[Itemized modification records]
- - -
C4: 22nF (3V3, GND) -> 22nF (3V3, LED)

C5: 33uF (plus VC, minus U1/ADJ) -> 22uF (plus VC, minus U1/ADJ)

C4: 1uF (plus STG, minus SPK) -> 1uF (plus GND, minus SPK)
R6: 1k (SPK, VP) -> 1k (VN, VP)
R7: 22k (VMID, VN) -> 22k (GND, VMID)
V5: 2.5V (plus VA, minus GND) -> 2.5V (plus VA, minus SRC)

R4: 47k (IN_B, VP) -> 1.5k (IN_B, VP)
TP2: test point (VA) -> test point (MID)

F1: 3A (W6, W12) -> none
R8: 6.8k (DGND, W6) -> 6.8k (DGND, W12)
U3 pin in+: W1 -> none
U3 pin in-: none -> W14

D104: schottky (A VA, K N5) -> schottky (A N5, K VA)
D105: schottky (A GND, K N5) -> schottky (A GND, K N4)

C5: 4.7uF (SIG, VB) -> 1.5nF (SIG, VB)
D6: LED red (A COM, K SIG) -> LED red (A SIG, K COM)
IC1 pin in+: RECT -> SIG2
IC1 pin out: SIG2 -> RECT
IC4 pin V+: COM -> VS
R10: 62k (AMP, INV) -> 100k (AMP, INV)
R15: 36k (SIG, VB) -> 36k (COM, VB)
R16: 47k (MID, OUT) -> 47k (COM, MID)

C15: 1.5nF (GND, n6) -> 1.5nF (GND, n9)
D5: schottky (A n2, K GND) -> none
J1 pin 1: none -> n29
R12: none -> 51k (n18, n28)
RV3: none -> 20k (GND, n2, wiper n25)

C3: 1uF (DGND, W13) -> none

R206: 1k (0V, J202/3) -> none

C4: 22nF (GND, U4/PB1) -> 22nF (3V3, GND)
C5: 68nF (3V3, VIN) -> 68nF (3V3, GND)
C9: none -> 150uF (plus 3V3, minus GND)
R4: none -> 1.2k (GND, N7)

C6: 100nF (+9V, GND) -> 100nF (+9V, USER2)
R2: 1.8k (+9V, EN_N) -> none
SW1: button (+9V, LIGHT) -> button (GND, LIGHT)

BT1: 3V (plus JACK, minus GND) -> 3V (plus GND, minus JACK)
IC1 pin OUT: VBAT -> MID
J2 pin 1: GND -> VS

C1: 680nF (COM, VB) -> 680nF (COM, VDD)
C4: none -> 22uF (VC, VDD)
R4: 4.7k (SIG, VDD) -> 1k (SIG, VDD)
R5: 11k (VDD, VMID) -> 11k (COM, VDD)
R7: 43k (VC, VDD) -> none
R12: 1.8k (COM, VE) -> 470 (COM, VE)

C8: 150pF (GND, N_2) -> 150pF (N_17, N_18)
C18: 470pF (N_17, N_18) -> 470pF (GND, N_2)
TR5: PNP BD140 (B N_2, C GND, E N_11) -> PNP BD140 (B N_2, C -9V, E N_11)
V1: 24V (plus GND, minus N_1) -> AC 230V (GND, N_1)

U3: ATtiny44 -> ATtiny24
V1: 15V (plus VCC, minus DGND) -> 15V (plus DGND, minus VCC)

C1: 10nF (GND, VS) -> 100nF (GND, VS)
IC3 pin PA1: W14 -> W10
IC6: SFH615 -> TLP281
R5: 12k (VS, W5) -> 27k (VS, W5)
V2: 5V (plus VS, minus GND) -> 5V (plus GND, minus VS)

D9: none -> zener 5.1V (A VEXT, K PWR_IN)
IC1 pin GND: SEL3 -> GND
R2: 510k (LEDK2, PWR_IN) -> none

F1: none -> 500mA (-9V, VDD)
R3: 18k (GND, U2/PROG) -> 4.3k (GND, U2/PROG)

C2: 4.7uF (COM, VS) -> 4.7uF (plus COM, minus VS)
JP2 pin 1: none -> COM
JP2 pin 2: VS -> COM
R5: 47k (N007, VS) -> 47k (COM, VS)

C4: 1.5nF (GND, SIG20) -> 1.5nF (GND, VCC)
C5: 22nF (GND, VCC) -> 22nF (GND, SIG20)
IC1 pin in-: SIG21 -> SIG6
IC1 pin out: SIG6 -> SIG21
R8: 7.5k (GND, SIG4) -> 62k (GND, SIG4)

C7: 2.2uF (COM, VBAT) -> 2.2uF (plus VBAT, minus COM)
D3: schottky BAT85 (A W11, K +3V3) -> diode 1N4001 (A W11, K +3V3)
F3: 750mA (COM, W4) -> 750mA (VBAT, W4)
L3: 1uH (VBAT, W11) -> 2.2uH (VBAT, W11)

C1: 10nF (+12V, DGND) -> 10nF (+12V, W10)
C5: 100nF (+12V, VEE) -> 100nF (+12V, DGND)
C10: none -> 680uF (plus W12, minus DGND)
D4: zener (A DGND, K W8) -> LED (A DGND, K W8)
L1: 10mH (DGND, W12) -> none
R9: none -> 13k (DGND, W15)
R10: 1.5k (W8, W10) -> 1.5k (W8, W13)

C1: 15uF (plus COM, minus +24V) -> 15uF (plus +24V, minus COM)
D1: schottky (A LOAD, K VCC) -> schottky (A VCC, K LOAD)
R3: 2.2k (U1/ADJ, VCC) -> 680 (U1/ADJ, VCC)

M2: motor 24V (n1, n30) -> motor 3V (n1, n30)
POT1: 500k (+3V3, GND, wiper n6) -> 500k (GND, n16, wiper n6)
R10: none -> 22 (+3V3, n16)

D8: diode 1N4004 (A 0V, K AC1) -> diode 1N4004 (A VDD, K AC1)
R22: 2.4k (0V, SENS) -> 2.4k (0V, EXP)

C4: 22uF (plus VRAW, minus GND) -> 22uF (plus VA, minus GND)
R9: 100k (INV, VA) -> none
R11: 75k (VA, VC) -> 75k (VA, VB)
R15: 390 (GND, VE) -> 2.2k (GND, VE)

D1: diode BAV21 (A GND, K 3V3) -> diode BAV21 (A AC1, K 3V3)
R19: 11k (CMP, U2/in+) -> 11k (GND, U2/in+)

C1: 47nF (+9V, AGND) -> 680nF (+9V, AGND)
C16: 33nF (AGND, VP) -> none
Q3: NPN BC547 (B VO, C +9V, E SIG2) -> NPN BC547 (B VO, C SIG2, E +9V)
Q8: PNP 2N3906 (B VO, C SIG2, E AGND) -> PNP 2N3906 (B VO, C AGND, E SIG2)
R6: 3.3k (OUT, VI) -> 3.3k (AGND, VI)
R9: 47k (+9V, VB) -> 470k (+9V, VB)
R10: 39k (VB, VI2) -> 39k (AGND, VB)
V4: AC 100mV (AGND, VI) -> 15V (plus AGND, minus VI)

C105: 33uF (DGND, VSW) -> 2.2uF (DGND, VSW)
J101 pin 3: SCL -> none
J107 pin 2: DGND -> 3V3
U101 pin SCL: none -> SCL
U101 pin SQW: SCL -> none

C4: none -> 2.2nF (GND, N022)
- - -
Problem to solve: From the records above, extract exactly and only the lines that begin at the line with "C4: none -> 22uF (VC, VDD)" and stop after the line with "C5: 100nF (+12V, VEE) -> 100nF (+12V, DGND)".

Answer below:
C4: none -> 22uF (VC, VDD)
R4: 4.7k (SIG, VDD) -> 1k (SIG, VDD)
R5: 11k (VDD, VMID) -> 11k (COM, VDD)
R7: 43k (VC, VDD) -> none
R12: 1.8k (COM, VE) -> 470 (COM, VE)

C8: 150pF (GND, N_2) -> 150pF (N_17, N_18)
C18: 470pF (N_17, N_18) -> 470pF (GND, N_2)
TR5: PNP BD140 (B N_2, C GND, E N_11) -> PNP BD140 (B N_2, C -9V, E N_11)
V1: 24V (plus GND, minus N_1) -> AC 230V (GND, N_1)

U3: ATtiny44 -> ATtiny24
V1: 15V (plus VCC, minus DGND) -> 15V (plus DGND, minus VCC)

C1: 10nF (GND, VS) -> 100nF (GND, VS)
IC3 pin PA1: W14 -> W10
IC6: SFH615 -> TLP281
R5: 12k (VS, W5) -> 27k (VS, W5)
V2: 5V (plus VS, minus GND) -> 5V (plus GND, minus VS)

D9: none -> zener 5.1V (A VEXT, K PWR_IN)
IC1 pin GND: SEL3 -> GND
R2: 510k (LEDK2, PWR_IN) -> none

F1: none -> 500mA (-9V, VDD)
R3: 18k (GND, U2/PROG) -> 4.3k (GND, U2/PROG)

C2: 4.7uF (COM, VS) -> 4.7uF (plus COM, minus VS)
JP2 pin 1: none -> COM
JP2 pin 2: VS -> COM
R5: 47k (N007, VS) -> 47k (COM, VS)

C4: 1.5nF (GND, SIG20) -> 1.5nF (GND, VCC)
C5: 22nF (GND, VCC) -> 22nF (GND, SIG20)
IC1 pin in-: SIG21 -> SIG6
IC1 pin out: SIG6 -> SIG21
R8: 7.5k (GND, SIG4) -> 62k (GND, SIG4)

C7: 2.2uF (COM, VBAT) -> 2.2uF (plus VBAT, minus COM)
D3: schottky BAT85 (A W11, K +3V3) -> diode 1N4001 (A W11, K +3V3)
F3: 750mA (COM, W4) -> 750mA (VBAT, W4)
L3: 1uH (VBAT, W11) -> 2.2uH (VBAT, W11)

C1: 10nF (+12V, DGND) -> 10nF (+12V, W10)
C5: 100nF (+12V, VEE) -> 100nF (+12V, DGND)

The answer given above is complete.